- Prompt -
Scan the records below for the line with "purple plate K3:K5" and the line with "none -> tan plate G1 level 2". Repeat those two lines and every line between them exactly, and nothing else.
*** Task data ***
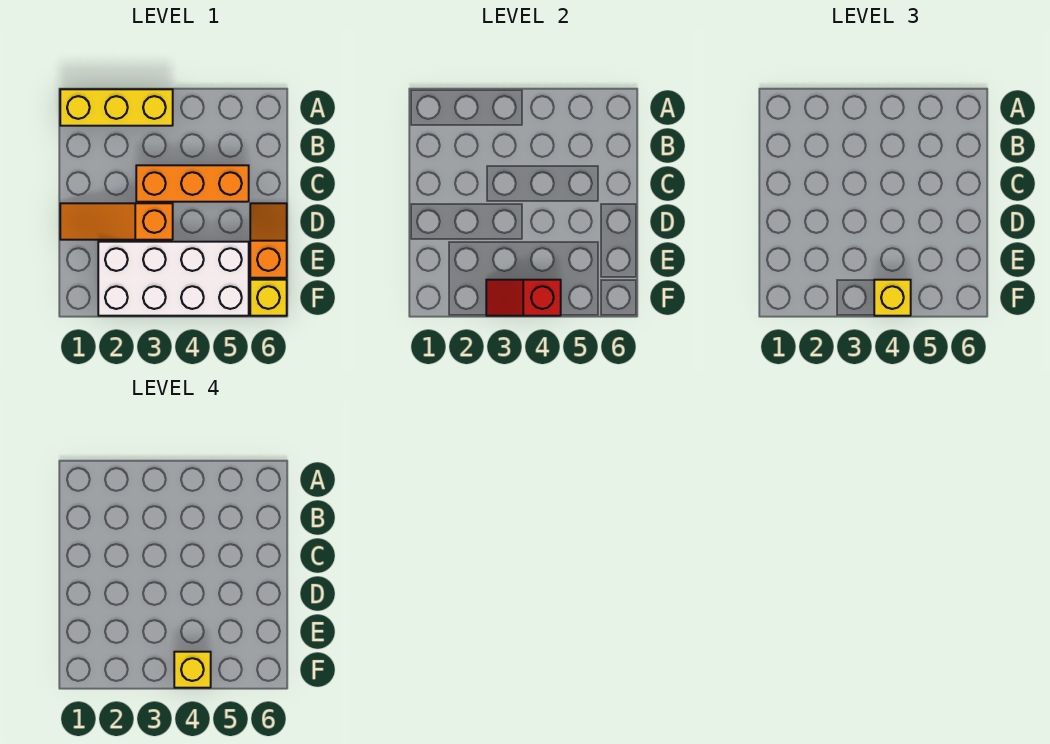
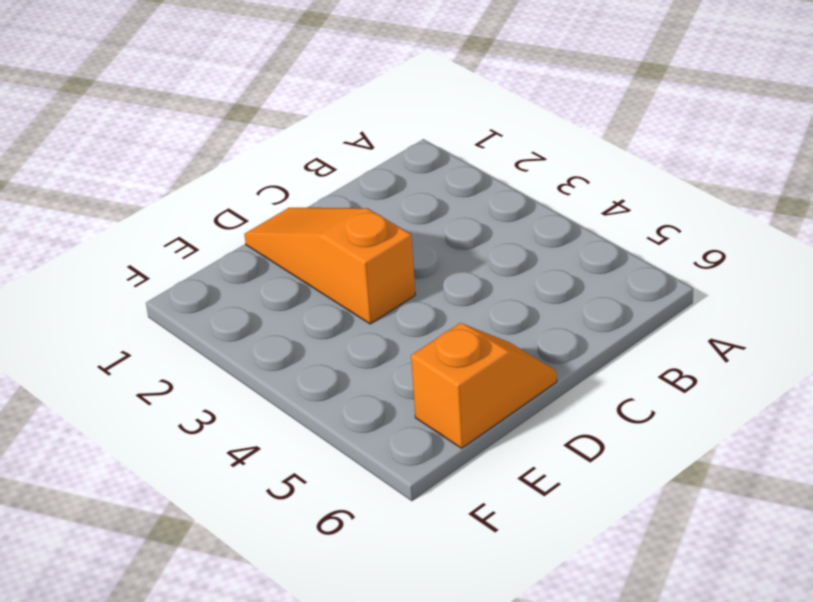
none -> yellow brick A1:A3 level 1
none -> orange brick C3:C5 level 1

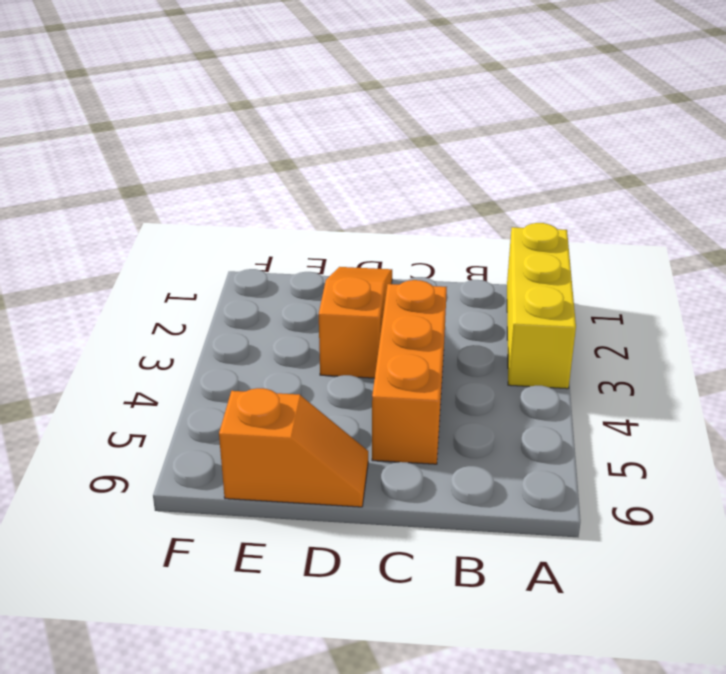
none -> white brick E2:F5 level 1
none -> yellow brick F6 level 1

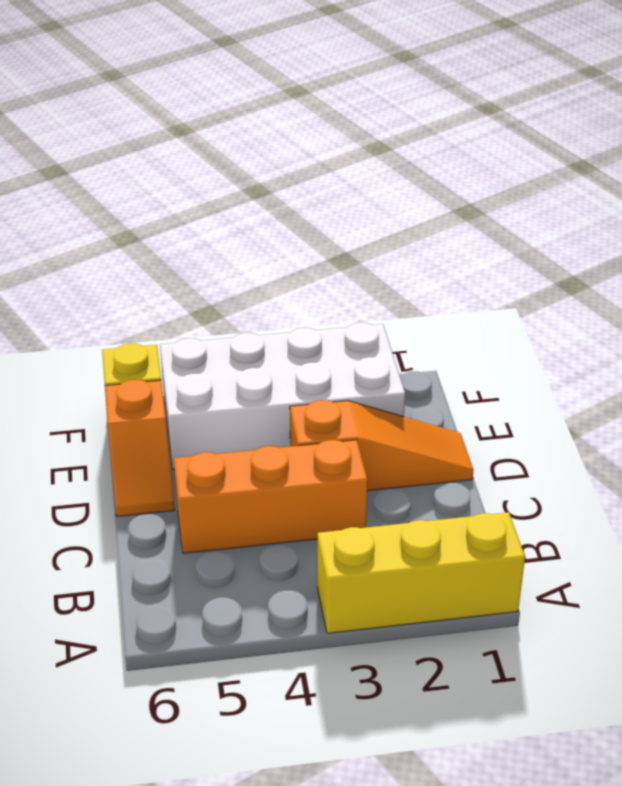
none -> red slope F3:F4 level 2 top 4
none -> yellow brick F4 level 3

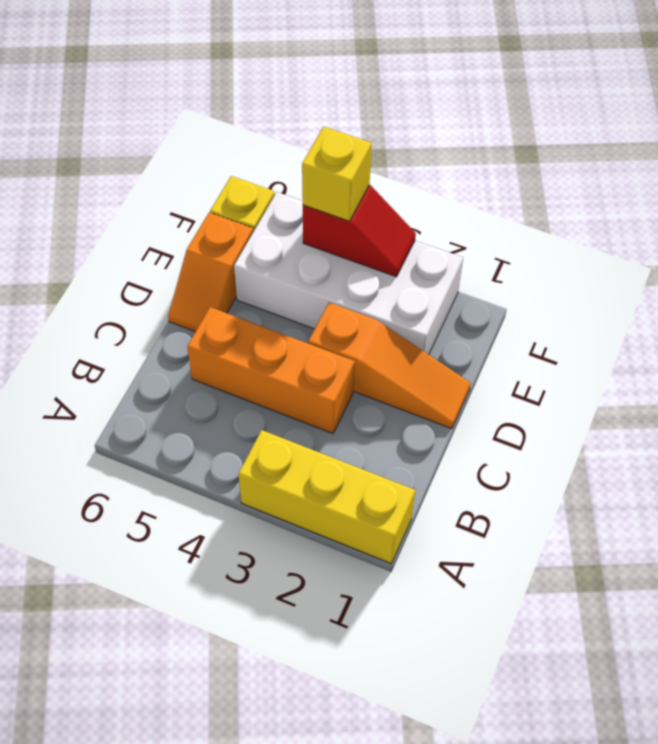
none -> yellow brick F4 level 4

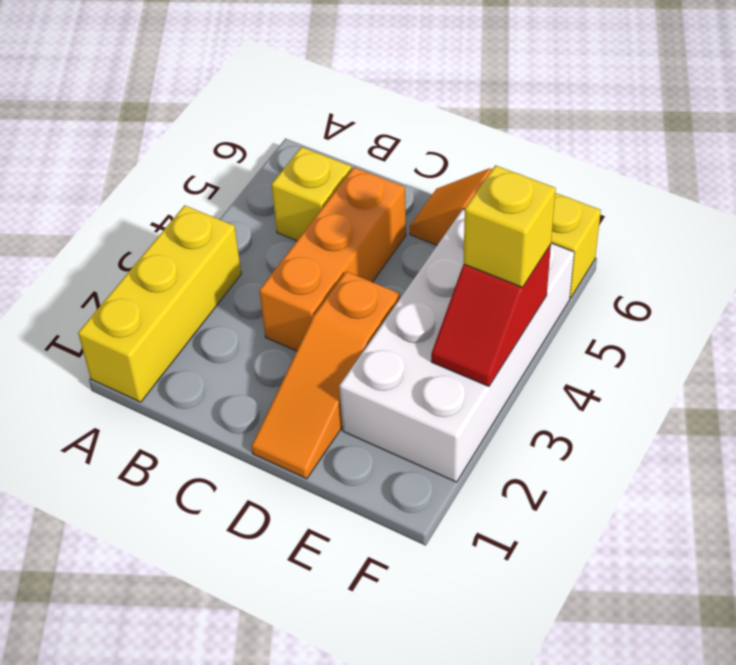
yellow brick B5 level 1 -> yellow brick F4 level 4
*** End of Task data ***
*** Task data ***
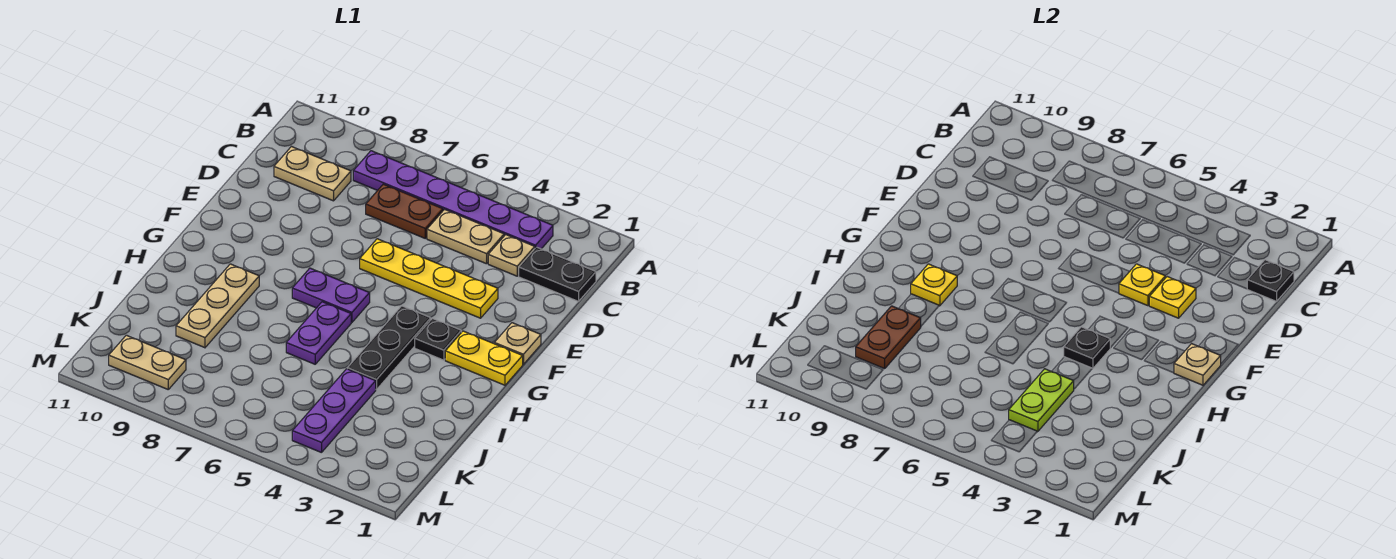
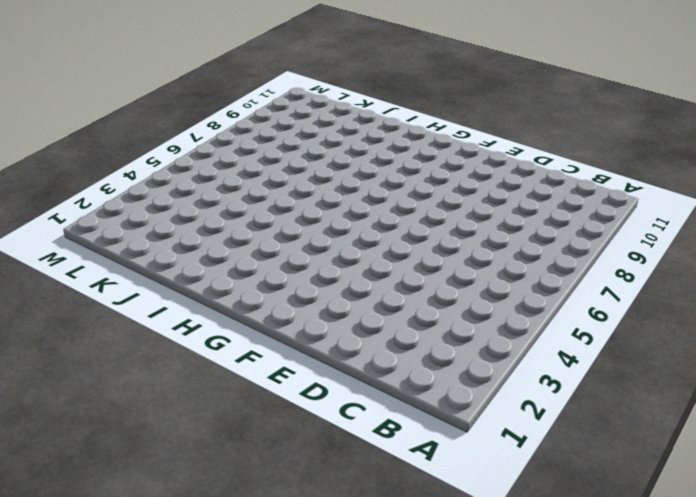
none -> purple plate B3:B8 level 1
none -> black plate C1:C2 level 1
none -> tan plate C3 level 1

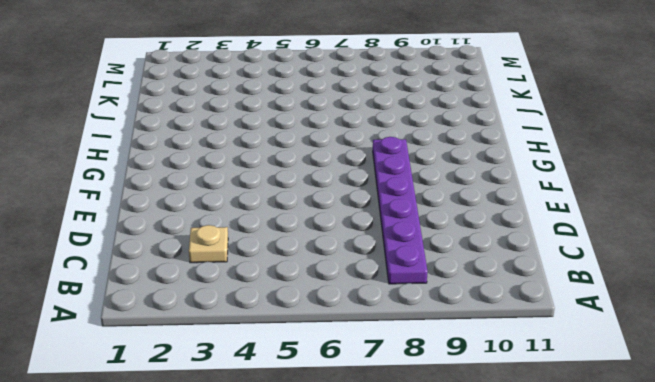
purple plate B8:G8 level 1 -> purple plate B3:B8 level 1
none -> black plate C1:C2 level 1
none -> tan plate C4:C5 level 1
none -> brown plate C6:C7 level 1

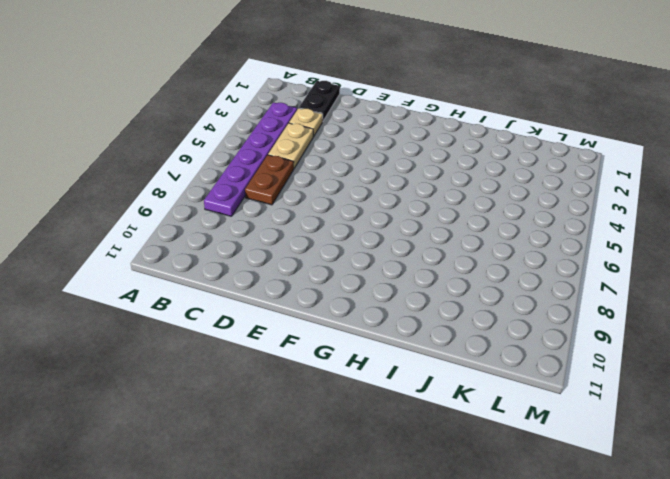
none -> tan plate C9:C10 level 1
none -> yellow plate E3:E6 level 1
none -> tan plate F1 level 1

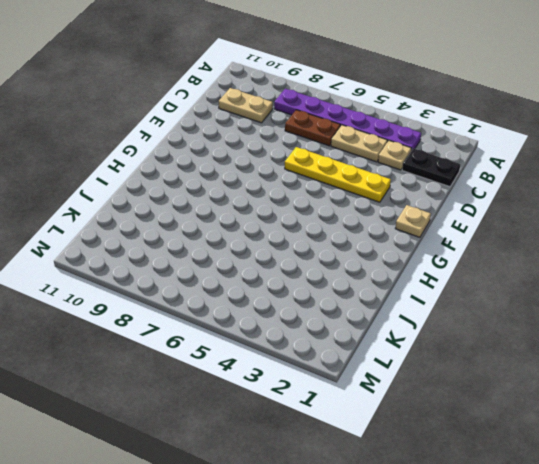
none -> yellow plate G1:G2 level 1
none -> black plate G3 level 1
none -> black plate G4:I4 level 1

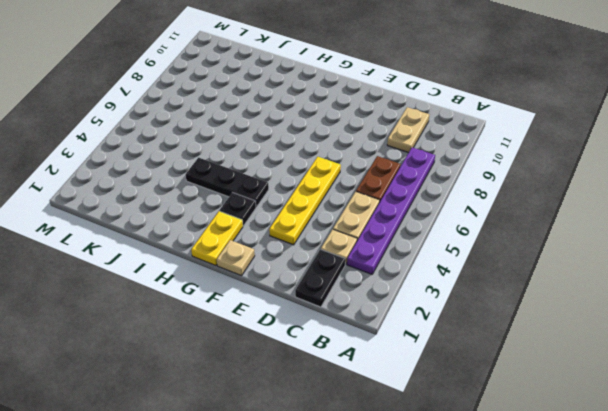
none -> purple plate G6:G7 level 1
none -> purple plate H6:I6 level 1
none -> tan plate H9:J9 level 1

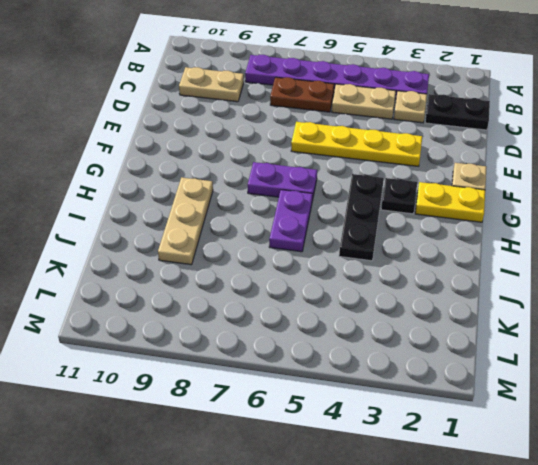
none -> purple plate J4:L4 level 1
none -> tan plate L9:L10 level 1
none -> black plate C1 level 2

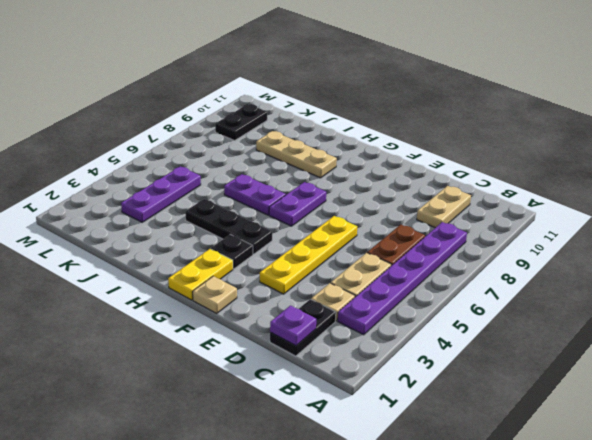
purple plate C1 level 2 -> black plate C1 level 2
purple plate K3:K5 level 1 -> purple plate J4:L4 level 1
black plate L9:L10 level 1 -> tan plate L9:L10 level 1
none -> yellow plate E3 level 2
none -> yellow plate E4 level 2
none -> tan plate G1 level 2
*** End of Task data ***
- Your response -
purple plate K3:K5 level 1 -> purple plate J4:L4 level 1
black plate L9:L10 level 1 -> tan plate L9:L10 level 1
none -> yellow plate E3 level 2
none -> yellow plate E4 level 2
none -> tan plate G1 level 2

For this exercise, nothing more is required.